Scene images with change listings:
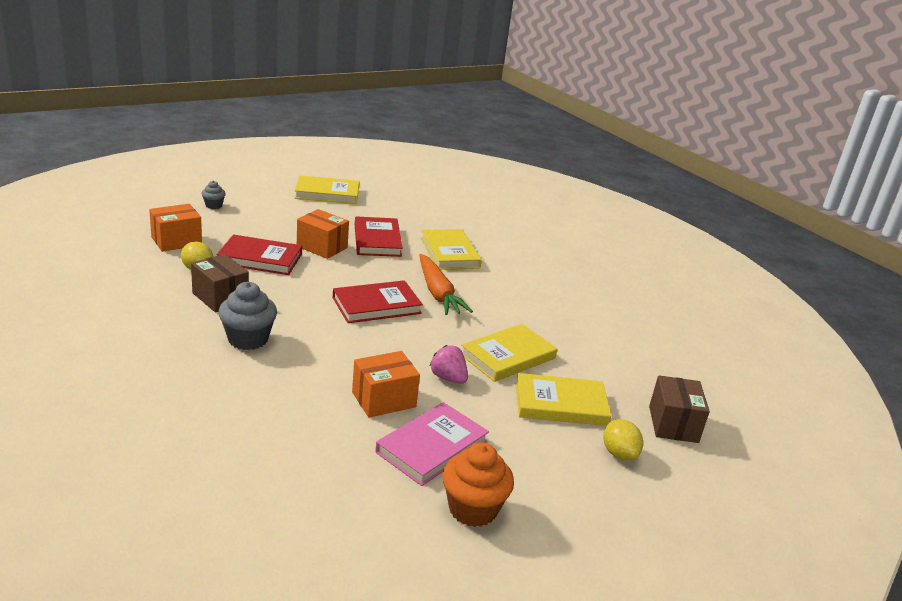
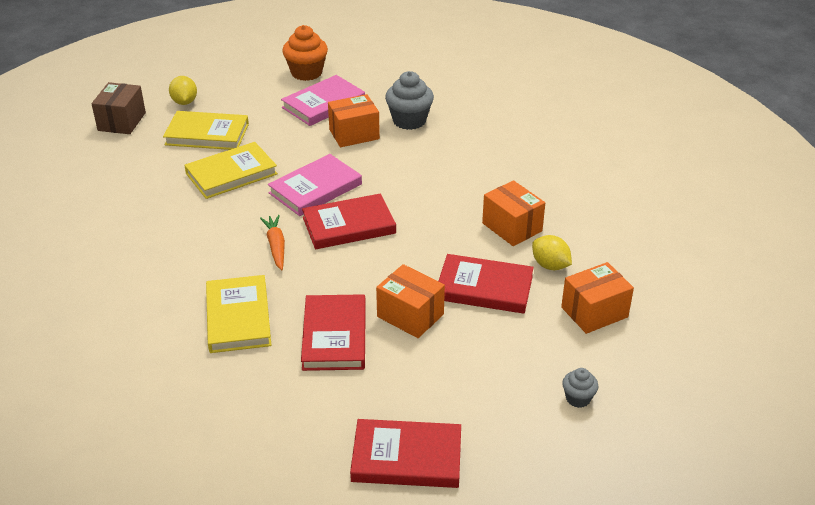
camera: 170 degrees left, 10 degrees up
brown box [191,254,249,312] -> orange box [482,180,545,246]
grey cupcake [218,282,277,350] -> grey cupcake moved to [385,71,434,130]
yellow book [295,175,359,204] -> red book [350,419,461,488]
orange carrot [419,254,473,315] -> orange carrot [260,215,285,270], size x0.63
pink strawberry [429,345,468,384] -> none
none -> pink book [268,154,362,216]

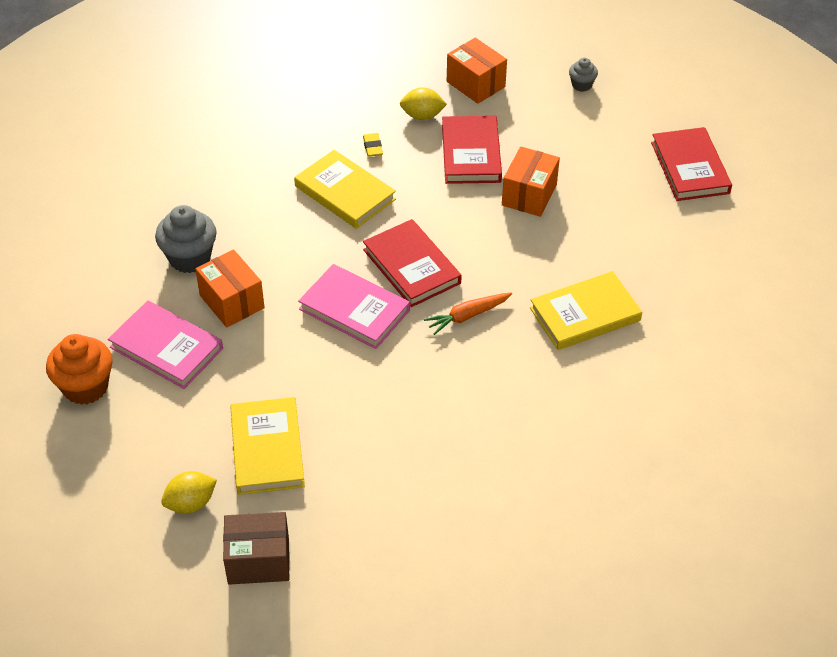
camera: 105 degrees left, 10 degrees up
yellow book [184,142,278,199] -> yellow book moved to [294,150,396,229]
red book [301,294,366,371] -> none
orange box [482,180,545,246] -> yellow eraser [363,133,383,157]
yellow lemon [532,235,572,270] -> yellow lemon turned 60 degrees clockwise [400,87,447,120]

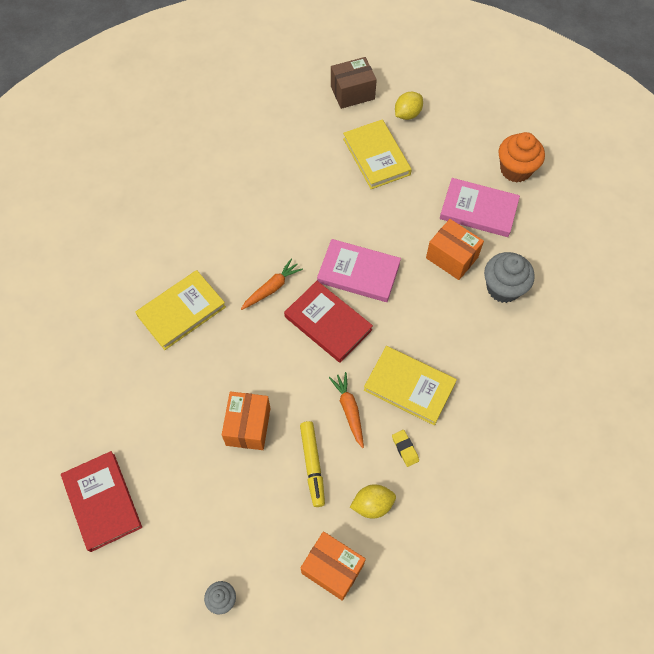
camera: 165 degrees right, 15 degrees up
red book [442,116,502,184] -> yellow marker [300,421,325,507]
none -> orange carrot [329,372,364,448]

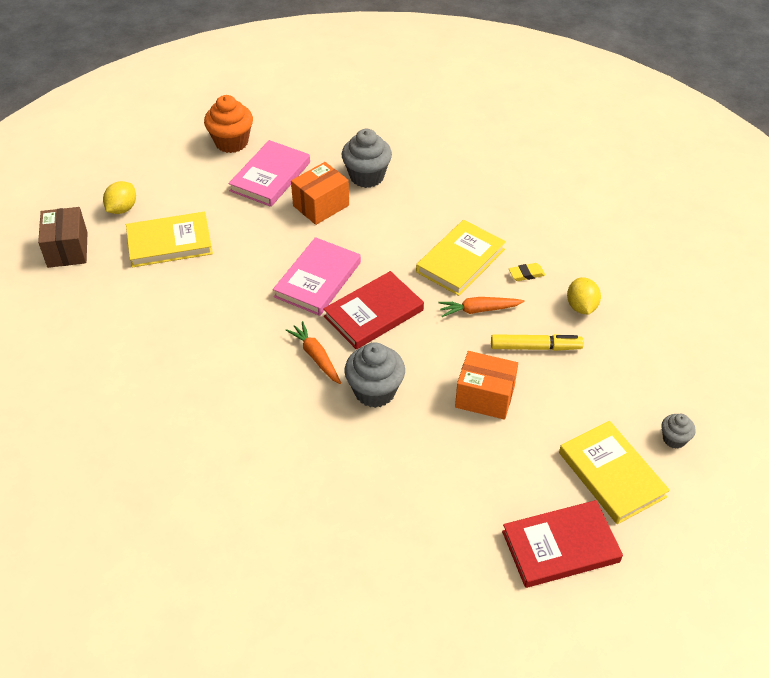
camera: 80 degrees left, 15 degrees down
yellow book [135,270,226,350] -> yellow book moved to [559,421,670,524]
orange box [301,531,366,601] -> none
yellow lemon [395,92,423,120] -> yellow lemon turned 60 degrees clockwise [103,181,136,214]
none -> grey cupcake [344,342,405,408]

**Problem:** Where pictures appear, omit them, and transcribe exactly, with nothing else, the lines from the line with "grey cupcake [218,282,277,350]" through the final line of the records above, both ends included.

**Solution to the problem:**
grey cupcake [218,282,277,350] -> grey cupcake moved to [385,71,434,130]
yellow book [295,175,359,204] -> red book [350,419,461,488]
orange carrot [419,254,473,315] -> orange carrot [260,215,285,270], size x0.63
pink strawberry [429,345,468,384] -> none
none -> pink book [268,154,362,216]

camera: 105 degrees left, 10 degrees up
yellow book [184,142,278,199] -> yellow book moved to [294,150,396,229]
red book [301,294,366,371] -> none
orange box [482,180,545,246] -> yellow eraser [363,133,383,157]
yellow lemon [532,235,572,270] -> yellow lemon turned 60 degrees clockwise [400,87,447,120]

camera: 165 degrees right, 15 degrees up
red book [442,116,502,184] -> yellow marker [300,421,325,507]
none -> orange carrot [329,372,364,448]

camera: 80 degrees left, 15 degrees down
yellow book [135,270,226,350] -> yellow book moved to [559,421,670,524]
orange box [301,531,366,601] -> none
yellow lemon [395,92,423,120] -> yellow lemon turned 60 degrees clockwise [103,181,136,214]
none -> grey cupcake [344,342,405,408]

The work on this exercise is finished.